## EXERCISE DETAILS
Give back an exact copy of the lines in the records below, from the line that has "none -> red 1x1 tile [415,335,501,403]" through the line that has "brown 1x1 tile [186,377,240,435]", and nothing besides.

======== SUPPLIED DATA

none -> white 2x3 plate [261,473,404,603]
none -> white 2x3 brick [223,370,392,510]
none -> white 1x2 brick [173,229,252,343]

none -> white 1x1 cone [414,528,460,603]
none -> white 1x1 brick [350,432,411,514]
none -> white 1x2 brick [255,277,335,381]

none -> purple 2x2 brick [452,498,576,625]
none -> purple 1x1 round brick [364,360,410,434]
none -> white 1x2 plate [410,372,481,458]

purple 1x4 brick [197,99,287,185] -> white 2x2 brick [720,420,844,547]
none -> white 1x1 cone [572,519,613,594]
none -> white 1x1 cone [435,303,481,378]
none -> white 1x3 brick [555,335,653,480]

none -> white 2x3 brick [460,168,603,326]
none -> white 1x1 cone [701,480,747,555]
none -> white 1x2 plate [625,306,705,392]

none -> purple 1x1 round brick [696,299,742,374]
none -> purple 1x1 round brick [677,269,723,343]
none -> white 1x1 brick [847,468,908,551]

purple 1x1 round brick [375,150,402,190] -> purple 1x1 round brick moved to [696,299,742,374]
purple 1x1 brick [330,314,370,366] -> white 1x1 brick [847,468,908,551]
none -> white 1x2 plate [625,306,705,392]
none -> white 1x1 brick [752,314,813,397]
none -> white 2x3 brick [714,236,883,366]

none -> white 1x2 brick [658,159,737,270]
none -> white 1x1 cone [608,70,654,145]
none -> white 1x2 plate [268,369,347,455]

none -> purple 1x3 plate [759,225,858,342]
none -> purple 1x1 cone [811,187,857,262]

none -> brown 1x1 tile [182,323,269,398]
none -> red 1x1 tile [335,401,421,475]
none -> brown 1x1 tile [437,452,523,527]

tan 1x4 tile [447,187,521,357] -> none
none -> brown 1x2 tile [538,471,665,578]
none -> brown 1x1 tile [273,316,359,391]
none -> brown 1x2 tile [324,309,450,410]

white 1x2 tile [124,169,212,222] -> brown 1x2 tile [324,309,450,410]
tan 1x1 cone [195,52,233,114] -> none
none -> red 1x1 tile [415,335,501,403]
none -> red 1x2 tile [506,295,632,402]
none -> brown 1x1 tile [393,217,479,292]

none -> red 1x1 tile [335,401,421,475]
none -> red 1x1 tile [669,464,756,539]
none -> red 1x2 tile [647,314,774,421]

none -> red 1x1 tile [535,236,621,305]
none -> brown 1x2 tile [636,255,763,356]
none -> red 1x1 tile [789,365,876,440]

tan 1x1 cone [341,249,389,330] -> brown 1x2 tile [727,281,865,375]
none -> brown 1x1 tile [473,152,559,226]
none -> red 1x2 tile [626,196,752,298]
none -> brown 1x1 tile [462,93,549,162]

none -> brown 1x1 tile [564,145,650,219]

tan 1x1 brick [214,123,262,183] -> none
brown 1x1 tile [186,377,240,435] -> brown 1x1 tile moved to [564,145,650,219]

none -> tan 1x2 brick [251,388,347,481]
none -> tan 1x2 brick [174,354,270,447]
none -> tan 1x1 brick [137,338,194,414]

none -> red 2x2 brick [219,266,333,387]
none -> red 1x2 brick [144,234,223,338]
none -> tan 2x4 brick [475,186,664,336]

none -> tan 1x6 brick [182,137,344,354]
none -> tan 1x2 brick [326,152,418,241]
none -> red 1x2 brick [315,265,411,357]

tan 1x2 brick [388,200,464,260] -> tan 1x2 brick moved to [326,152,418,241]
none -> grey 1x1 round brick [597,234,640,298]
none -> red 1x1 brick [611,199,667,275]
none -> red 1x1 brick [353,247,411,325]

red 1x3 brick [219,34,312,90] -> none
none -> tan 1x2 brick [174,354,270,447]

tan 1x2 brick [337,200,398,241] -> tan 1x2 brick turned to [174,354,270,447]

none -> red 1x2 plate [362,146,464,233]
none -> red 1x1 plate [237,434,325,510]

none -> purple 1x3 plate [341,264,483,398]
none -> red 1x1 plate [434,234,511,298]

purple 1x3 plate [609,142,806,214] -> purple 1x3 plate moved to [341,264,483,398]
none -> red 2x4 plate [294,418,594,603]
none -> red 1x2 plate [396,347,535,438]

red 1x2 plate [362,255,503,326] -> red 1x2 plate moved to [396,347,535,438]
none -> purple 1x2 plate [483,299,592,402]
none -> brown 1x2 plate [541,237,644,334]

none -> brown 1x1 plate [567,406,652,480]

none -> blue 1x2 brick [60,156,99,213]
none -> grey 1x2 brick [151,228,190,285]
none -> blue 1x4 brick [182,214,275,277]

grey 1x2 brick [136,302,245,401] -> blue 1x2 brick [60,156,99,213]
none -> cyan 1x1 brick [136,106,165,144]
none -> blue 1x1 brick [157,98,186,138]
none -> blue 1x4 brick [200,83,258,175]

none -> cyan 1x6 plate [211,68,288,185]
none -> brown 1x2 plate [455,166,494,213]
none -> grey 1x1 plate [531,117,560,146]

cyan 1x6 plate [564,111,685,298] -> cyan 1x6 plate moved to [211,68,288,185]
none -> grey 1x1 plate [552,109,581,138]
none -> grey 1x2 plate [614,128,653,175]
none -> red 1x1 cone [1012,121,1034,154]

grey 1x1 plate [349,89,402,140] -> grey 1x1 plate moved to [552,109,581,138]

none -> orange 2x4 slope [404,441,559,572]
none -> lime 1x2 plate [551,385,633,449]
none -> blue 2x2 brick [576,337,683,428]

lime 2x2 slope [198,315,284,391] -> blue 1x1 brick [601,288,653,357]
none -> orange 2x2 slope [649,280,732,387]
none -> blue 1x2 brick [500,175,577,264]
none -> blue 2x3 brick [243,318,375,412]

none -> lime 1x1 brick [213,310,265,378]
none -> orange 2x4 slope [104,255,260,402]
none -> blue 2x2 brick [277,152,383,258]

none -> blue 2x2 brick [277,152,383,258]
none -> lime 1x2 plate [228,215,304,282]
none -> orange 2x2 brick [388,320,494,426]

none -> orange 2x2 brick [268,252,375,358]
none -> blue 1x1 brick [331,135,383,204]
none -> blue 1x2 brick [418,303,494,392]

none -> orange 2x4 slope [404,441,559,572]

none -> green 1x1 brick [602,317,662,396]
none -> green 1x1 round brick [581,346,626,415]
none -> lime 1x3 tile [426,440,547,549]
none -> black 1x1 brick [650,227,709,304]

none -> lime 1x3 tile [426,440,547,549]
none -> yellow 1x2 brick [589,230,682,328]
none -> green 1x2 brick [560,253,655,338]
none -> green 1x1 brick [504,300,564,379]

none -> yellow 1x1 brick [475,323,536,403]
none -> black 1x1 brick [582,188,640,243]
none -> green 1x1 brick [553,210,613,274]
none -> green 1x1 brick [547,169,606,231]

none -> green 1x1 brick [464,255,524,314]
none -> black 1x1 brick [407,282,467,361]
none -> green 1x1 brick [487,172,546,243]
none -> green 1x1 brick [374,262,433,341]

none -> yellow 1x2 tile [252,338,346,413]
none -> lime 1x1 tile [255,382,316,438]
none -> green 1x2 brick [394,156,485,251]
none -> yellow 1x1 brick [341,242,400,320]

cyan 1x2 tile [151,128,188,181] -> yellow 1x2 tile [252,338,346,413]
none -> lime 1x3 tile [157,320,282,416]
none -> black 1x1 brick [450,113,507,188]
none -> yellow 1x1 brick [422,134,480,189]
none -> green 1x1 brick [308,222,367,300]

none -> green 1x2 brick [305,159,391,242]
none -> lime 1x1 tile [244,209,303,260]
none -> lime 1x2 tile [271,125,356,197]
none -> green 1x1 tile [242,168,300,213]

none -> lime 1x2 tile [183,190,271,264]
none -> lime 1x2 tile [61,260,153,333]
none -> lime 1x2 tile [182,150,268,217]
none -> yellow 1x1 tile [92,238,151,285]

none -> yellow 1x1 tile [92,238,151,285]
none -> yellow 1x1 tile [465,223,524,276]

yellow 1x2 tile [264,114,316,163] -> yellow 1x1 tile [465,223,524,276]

================

## OUTPUT
none -> red 1x1 tile [415,335,501,403]
none -> red 1x2 tile [506,295,632,402]
none -> brown 1x1 tile [393,217,479,292]

none -> red 1x1 tile [335,401,421,475]
none -> red 1x1 tile [669,464,756,539]
none -> red 1x2 tile [647,314,774,421]

none -> red 1x1 tile [535,236,621,305]
none -> brown 1x2 tile [636,255,763,356]
none -> red 1x1 tile [789,365,876,440]

tan 1x1 cone [341,249,389,330] -> brown 1x2 tile [727,281,865,375]
none -> brown 1x1 tile [473,152,559,226]
none -> red 1x2 tile [626,196,752,298]
none -> brown 1x1 tile [462,93,549,162]

none -> brown 1x1 tile [564,145,650,219]

tan 1x1 brick [214,123,262,183] -> none
brown 1x1 tile [186,377,240,435] -> brown 1x1 tile moved to [564,145,650,219]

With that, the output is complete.